**Exercise directions**:
For the listing below, give the count of lines containing the string "button" and nothing else.

**Data records**:
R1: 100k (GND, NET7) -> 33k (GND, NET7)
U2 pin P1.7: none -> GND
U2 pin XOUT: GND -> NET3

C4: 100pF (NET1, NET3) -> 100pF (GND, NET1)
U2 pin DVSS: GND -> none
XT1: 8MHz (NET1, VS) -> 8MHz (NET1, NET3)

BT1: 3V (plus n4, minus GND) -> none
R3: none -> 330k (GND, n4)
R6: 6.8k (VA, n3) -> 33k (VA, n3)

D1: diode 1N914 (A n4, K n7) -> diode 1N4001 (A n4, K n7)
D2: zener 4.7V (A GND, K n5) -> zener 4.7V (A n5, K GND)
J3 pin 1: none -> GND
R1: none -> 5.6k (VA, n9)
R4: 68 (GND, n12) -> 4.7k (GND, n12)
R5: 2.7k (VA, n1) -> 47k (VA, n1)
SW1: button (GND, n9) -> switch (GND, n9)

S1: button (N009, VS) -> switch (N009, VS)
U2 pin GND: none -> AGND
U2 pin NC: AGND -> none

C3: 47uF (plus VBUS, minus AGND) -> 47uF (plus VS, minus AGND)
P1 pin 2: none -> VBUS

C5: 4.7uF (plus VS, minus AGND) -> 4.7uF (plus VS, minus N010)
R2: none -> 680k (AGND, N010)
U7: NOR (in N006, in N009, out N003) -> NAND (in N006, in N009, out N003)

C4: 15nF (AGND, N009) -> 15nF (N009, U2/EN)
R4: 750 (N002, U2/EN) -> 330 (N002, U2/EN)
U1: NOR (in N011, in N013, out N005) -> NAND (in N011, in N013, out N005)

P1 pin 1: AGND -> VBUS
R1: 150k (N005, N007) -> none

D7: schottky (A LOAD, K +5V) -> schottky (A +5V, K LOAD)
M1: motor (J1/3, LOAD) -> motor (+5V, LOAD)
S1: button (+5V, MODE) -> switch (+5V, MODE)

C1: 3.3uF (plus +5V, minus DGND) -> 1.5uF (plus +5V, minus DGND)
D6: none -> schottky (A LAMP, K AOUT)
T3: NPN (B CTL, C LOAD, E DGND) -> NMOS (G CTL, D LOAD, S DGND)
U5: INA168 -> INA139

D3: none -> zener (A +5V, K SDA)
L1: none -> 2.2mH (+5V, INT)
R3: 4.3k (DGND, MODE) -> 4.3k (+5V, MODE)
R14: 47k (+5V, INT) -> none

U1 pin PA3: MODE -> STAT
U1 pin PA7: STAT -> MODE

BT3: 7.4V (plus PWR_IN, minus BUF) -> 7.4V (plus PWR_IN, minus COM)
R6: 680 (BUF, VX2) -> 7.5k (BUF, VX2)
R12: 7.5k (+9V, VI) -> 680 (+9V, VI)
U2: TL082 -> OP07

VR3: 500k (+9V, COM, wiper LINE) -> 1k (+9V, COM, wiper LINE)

**Result**:
3